Recorded data START

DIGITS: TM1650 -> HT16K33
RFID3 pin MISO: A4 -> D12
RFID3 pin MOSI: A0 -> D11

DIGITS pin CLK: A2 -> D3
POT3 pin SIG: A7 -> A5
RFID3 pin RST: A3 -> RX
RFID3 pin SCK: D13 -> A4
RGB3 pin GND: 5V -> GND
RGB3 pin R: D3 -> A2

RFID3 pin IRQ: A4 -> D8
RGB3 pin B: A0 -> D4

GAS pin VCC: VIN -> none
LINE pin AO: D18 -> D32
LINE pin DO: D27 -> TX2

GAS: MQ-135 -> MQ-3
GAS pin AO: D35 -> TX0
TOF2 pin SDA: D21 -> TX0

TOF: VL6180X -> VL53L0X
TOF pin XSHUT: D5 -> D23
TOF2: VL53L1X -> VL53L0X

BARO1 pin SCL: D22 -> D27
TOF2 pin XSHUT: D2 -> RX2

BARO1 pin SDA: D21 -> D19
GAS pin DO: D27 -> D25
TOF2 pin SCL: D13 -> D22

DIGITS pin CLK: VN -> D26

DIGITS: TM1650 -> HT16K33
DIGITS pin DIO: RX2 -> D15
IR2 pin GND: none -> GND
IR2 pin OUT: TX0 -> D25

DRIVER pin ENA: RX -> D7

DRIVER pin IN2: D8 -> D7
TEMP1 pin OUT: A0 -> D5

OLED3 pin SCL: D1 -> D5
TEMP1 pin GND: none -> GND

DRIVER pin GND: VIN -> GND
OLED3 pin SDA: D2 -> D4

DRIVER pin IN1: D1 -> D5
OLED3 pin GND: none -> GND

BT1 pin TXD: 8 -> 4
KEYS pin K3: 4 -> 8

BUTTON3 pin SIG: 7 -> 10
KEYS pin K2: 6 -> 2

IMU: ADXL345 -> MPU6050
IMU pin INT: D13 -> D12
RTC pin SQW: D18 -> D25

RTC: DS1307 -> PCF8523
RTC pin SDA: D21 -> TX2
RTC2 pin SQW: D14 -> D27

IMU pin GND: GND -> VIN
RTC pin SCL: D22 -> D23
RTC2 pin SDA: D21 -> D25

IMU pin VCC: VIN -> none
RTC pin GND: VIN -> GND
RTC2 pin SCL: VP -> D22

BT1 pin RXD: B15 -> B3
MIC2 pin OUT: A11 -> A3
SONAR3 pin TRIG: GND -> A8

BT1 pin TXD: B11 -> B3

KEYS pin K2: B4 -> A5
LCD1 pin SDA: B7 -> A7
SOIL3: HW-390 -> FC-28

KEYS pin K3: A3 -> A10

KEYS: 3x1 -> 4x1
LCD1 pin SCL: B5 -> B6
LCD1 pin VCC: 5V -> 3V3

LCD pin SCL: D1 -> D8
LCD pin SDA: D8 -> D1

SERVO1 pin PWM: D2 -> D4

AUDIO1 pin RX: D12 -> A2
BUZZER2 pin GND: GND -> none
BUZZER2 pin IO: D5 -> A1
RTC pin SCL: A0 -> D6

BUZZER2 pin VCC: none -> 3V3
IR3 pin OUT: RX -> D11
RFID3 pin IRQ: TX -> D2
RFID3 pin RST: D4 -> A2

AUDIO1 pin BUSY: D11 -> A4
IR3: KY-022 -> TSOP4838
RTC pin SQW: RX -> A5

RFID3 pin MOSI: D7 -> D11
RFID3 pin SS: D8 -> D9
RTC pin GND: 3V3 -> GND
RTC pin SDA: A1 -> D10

Recorded data END

* Problem details: Please say how many lines in the entries hold the string "KEYS". Give only the number.

* Problem solution: 5